Wherever a line below holds the word "samochód", copy that line.

> PROVIDED DATA:
----------------------------------------
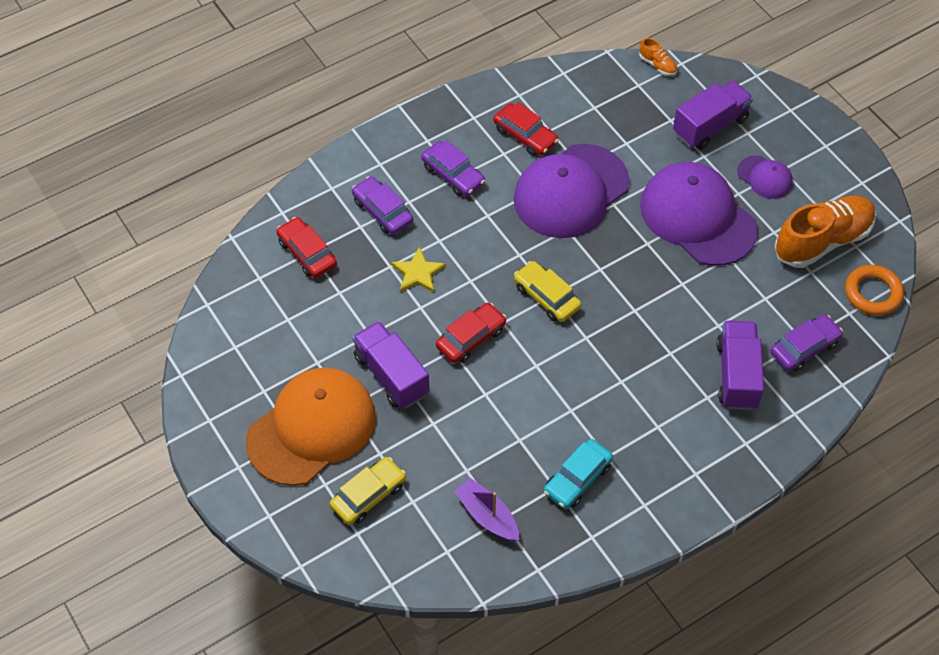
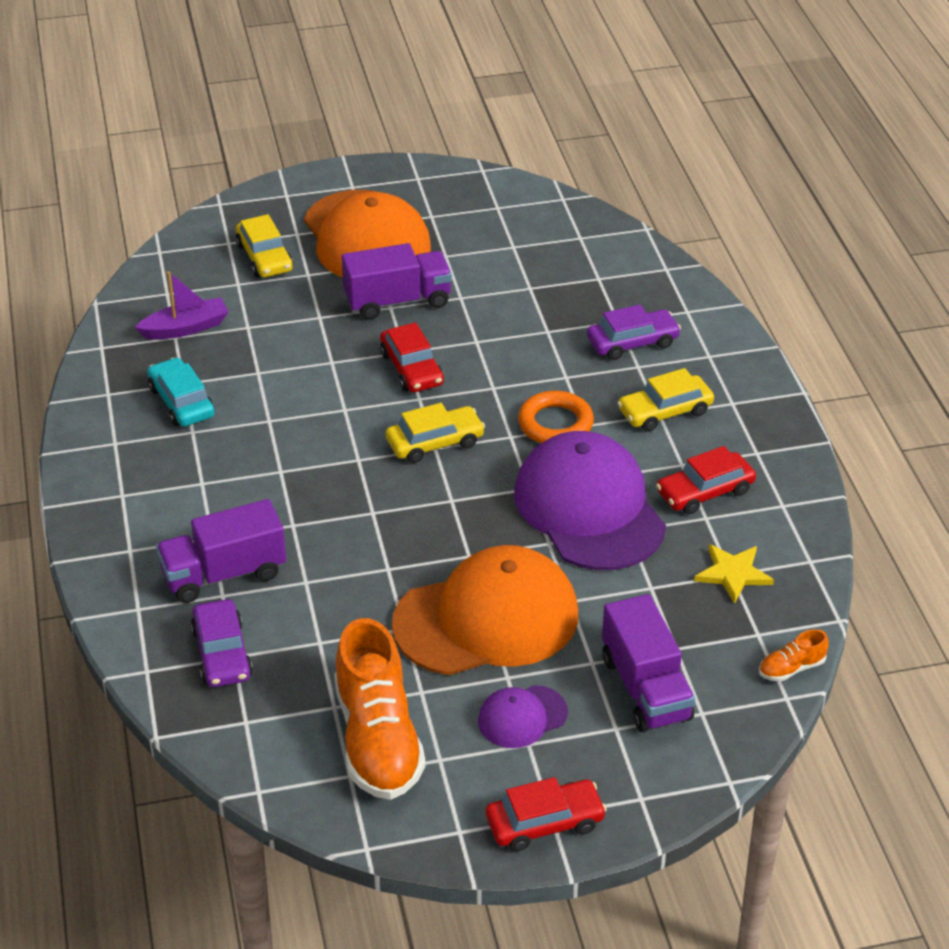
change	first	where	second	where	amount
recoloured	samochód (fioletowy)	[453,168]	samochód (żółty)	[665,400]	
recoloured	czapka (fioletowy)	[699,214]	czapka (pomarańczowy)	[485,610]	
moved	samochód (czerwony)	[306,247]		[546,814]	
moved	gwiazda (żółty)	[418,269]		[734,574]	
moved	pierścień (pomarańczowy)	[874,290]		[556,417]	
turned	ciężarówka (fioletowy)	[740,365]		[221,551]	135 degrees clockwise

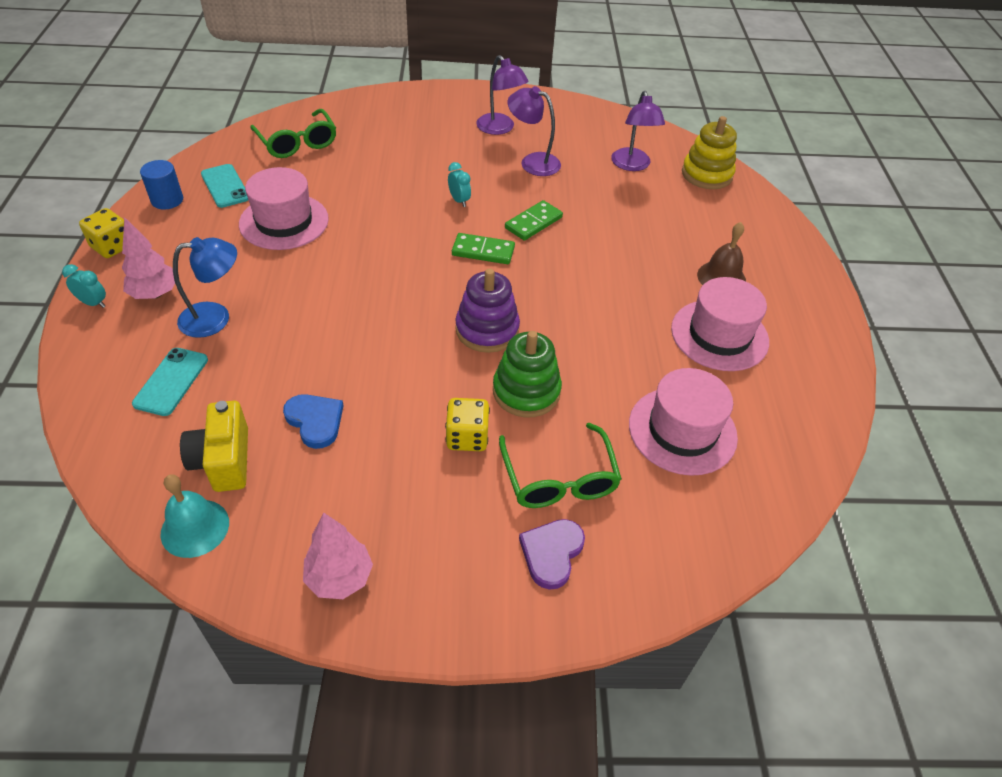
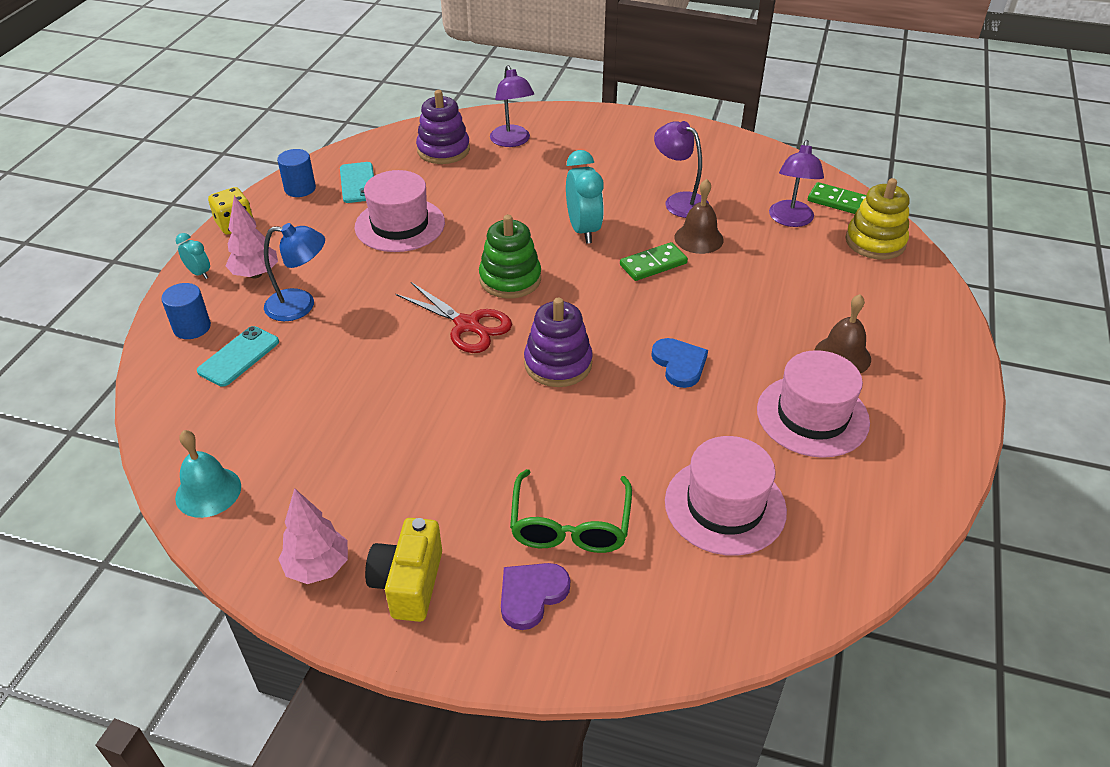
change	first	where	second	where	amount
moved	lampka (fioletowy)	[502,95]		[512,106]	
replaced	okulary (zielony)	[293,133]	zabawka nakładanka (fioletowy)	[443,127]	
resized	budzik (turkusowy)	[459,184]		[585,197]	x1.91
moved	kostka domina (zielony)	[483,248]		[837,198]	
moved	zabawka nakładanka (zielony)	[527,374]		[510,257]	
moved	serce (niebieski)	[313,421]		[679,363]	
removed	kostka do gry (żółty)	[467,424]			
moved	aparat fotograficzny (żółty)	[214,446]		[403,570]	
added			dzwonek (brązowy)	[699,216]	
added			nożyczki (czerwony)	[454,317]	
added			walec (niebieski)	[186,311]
----------------------------------------
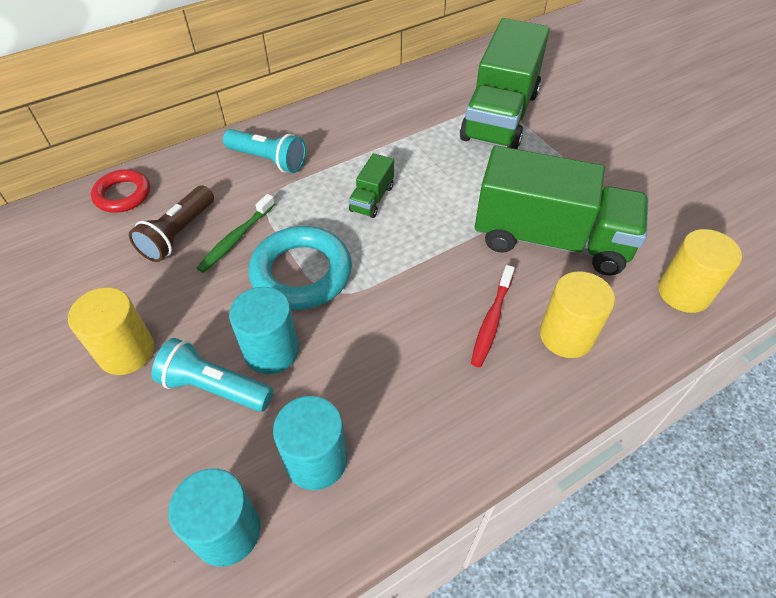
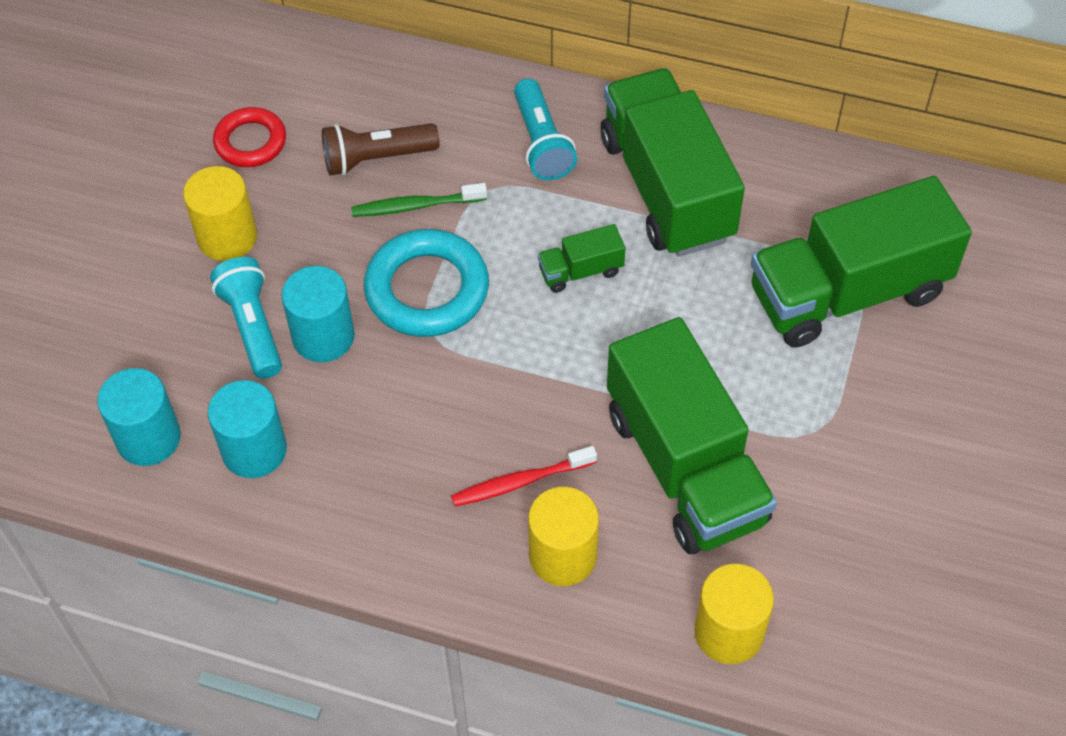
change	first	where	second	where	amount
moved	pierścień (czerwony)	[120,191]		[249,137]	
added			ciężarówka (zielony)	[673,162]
----------------------------------------
> SOLUTION:
recoloured	samochód (fioletowy)	[453,168]	samochód (żółty)	[665,400]	
moved	samochód (czerwony)	[306,247]		[546,814]	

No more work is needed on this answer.